[Data to process]

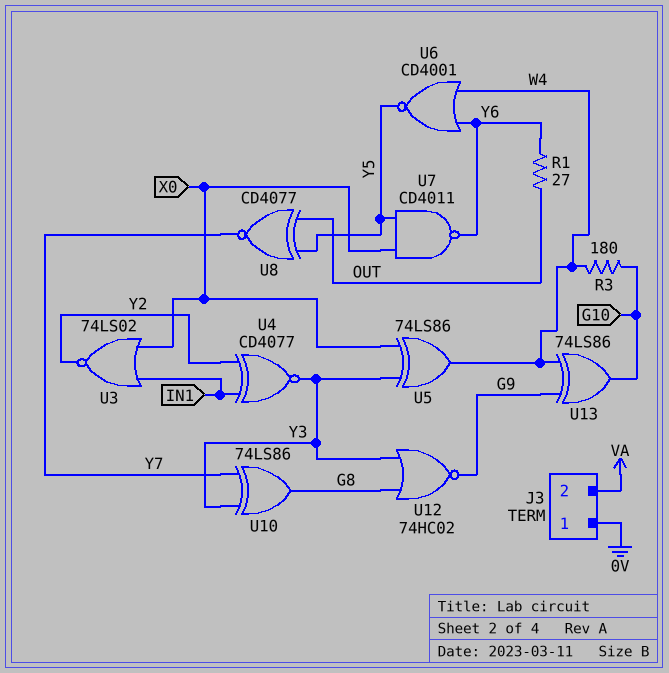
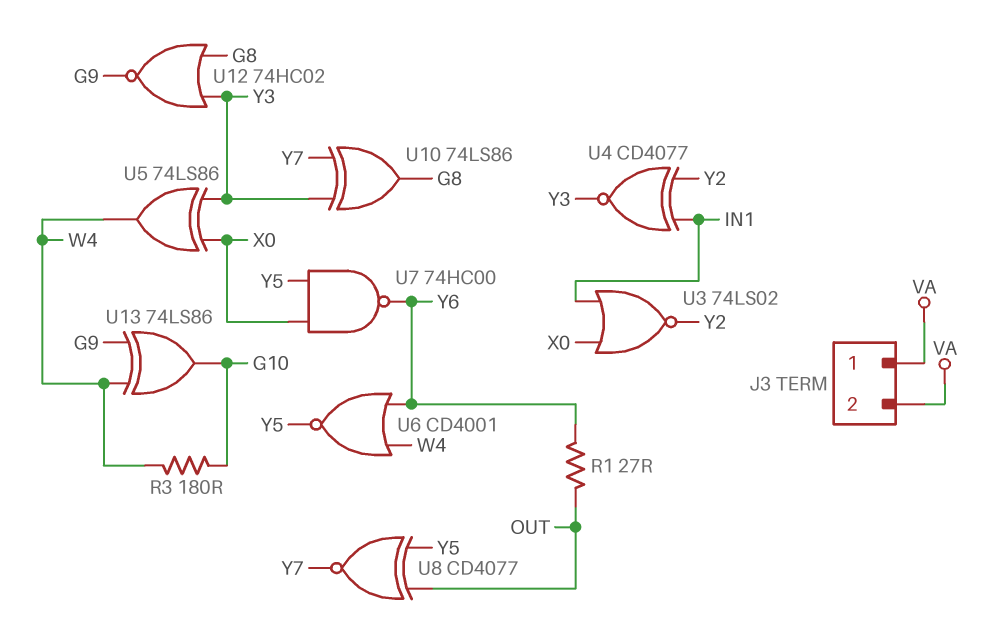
J3 pin 1: 0V -> VA
U7: NAND CD4011 (in X0, in Y5, out Y6) -> NAND 74HC00 (in X0, in Y5, out Y6)

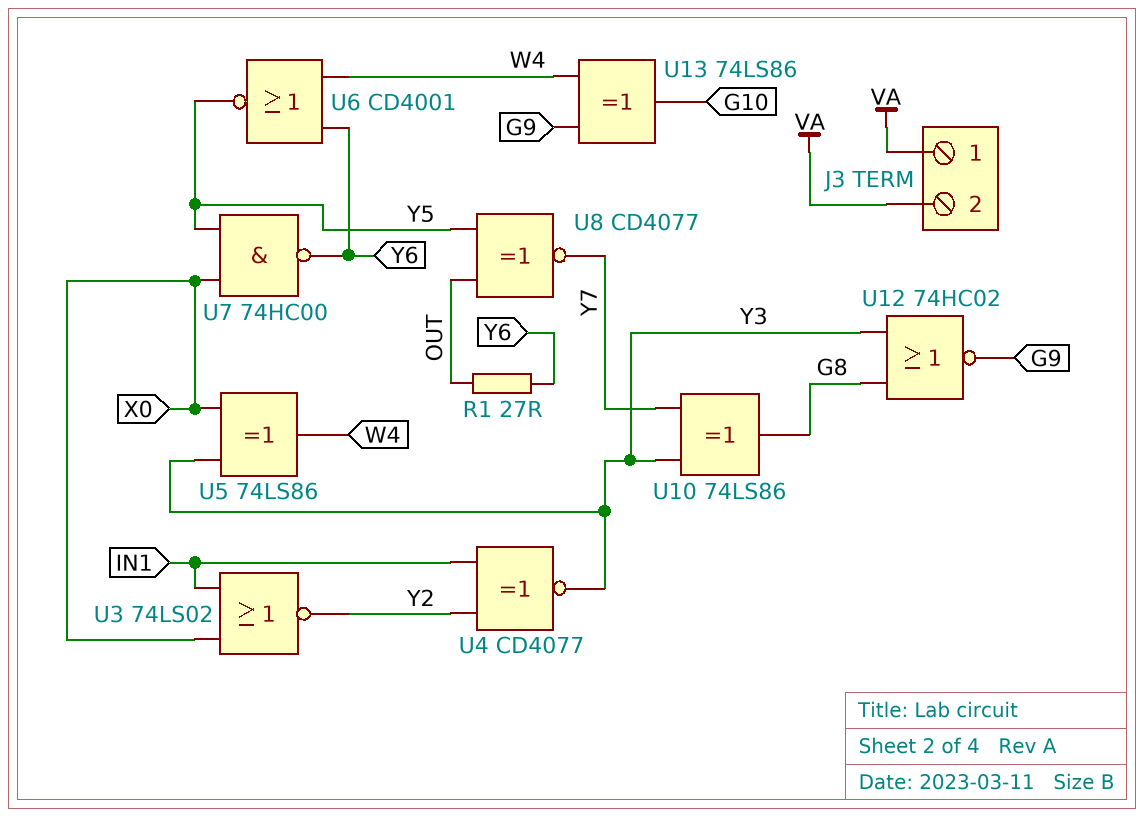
R3: 180 (G10, W4) -> none

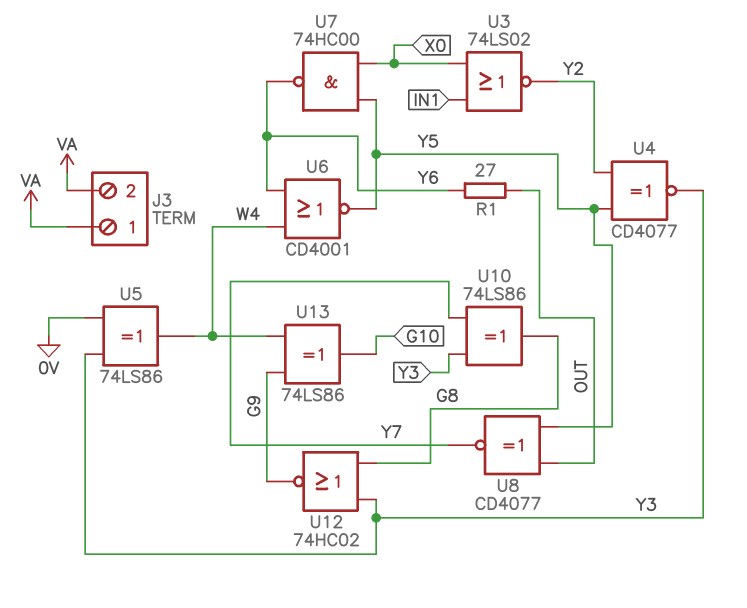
U4: XNOR CD4077 (in IN1, in Y2, out Y3) -> XNOR CD4077 (in Y2, in Y5, out Y3)
U5: XOR 74LS86 (in X0, in Y3, out W4) -> XOR 74LS86 (in 0V, in Y3, out W4)

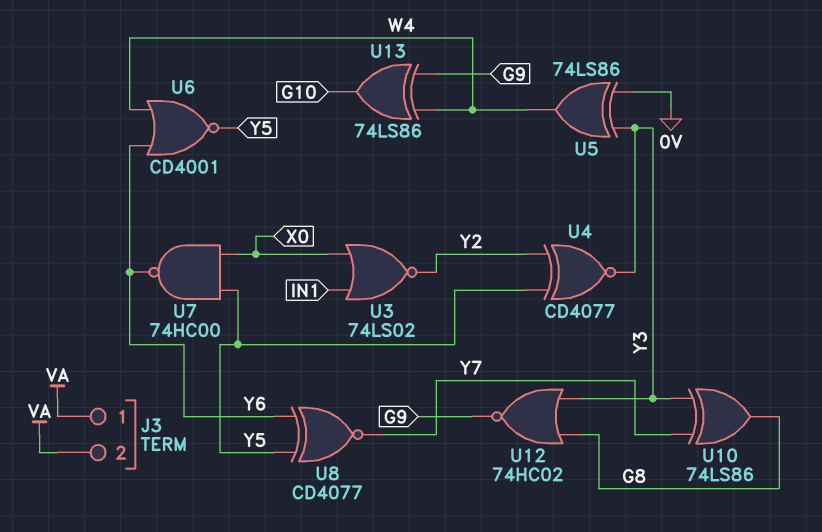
R1: 27 (OUT, Y6) -> none
U8: XNOR CD4077 (in OUT, in Y5, out Y7) -> XNOR CD4077 (in Y5, in Y6, out Y7)

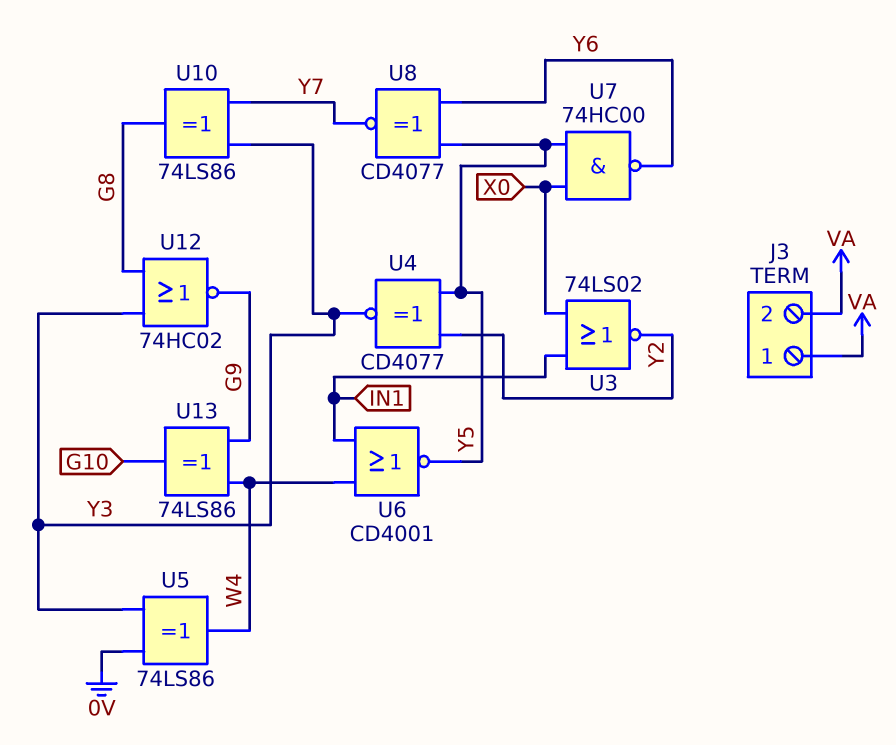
U6: NOR CD4001 (in W4, in Y6, out Y5) -> NOR CD4001 (in IN1, in W4, out Y5)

[/Data to process]

- [Exercise prompt]
Copy out each line of the entries where the word "XNOR" is found.

- [Your response]
U4: XNOR CD4077 (in IN1, in Y2, out Y3) -> XNOR CD4077 (in Y2, in Y5, out Y3)
U8: XNOR CD4077 (in OUT, in Y5, out Y7) -> XNOR CD4077 (in Y5, in Y6, out Y7)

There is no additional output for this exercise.